Please copy every line of the listing below without any changes.
--- start Extracted entries ---
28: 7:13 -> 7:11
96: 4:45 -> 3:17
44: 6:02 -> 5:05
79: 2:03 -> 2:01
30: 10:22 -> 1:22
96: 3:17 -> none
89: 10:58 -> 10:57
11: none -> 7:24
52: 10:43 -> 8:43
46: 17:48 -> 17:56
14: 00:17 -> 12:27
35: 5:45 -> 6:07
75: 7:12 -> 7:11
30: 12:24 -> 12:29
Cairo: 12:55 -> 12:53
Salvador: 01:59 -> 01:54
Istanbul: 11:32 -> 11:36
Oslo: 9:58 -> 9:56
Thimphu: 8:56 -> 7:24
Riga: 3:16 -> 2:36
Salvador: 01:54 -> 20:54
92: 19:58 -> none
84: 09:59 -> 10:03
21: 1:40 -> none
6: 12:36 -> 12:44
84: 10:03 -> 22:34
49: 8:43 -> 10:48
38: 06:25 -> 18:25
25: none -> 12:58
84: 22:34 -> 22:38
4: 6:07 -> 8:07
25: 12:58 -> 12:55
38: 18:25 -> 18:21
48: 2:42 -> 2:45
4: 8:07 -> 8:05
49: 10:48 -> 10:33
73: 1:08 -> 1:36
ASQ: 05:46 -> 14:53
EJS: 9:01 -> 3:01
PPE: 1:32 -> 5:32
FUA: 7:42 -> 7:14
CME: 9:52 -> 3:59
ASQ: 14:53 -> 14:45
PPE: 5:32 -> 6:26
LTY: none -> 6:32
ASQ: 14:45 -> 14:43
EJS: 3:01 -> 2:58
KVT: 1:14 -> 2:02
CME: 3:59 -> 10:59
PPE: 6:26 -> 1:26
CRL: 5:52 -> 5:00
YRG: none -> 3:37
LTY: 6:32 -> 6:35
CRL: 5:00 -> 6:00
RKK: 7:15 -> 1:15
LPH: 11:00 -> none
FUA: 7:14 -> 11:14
--- end Extracted entries ---
__Answer to this problem__.
28: 7:13 -> 7:11
96: 4:45 -> 3:17
44: 6:02 -> 5:05
79: 2:03 -> 2:01
30: 10:22 -> 1:22
96: 3:17 -> none
89: 10:58 -> 10:57
11: none -> 7:24
52: 10:43 -> 8:43
46: 17:48 -> 17:56
14: 00:17 -> 12:27
35: 5:45 -> 6:07
75: 7:12 -> 7:11
30: 12:24 -> 12:29
Cairo: 12:55 -> 12:53
Salvador: 01:59 -> 01:54
Istanbul: 11:32 -> 11:36
Oslo: 9:58 -> 9:56
Thimphu: 8:56 -> 7:24
Riga: 3:16 -> 2:36
Salvador: 01:54 -> 20:54
92: 19:58 -> none
84: 09:59 -> 10:03
21: 1:40 -> none
6: 12:36 -> 12:44
84: 10:03 -> 22:34
49: 8:43 -> 10:48
38: 06:25 -> 18:25
25: none -> 12:58
84: 22:34 -> 22:38
4: 6:07 -> 8:07
25: 12:58 -> 12:55
38: 18:25 -> 18:21
48: 2:42 -> 2:45
4: 8:07 -> 8:05
49: 10:48 -> 10:33
73: 1:08 -> 1:36
ASQ: 05:46 -> 14:53
EJS: 9:01 -> 3:01
PPE: 1:32 -> 5:32
FUA: 7:42 -> 7:14
CME: 9:52 -> 3:59
ASQ: 14:53 -> 14:45
PPE: 5:32 -> 6:26
LTY: none -> 6:32
ASQ: 14:45 -> 14:43
EJS: 3:01 -> 2:58
KVT: 1:14 -> 2:02
CME: 3:59 -> 10:59
PPE: 6:26 -> 1:26
CRL: 5:52 -> 5:00
YRG: none -> 3:37
LTY: 6:32 -> 6:35
CRL: 5:00 -> 6:00
RKK: 7:15 -> 1:15
LPH: 11:00 -> none
FUA: 7:14 -> 11:14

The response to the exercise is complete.